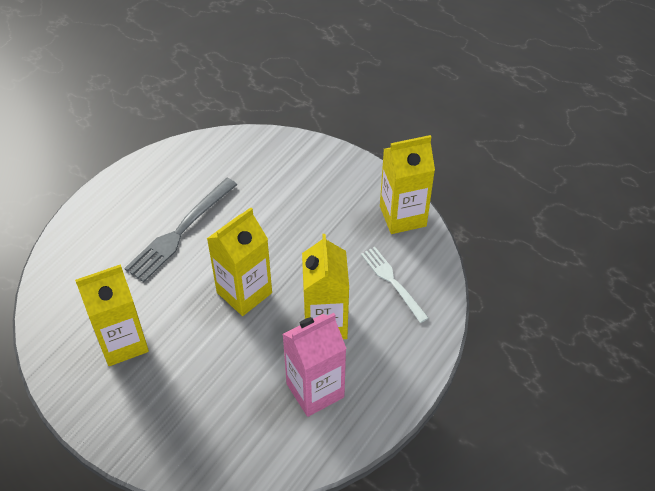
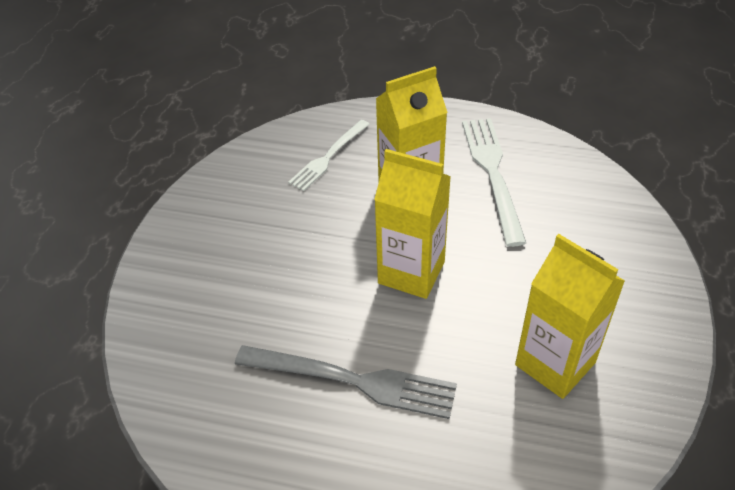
camera: 110 degrees left, 5 degrees down
(315, 390) = (492, 173): pink carton -> white fork
(402, 216) = (232, 173): yellow carton -> none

-- Task statement --
Nothing but a number belongs in the answer, namely how many lines above include "carton".

-- Output for this task --
2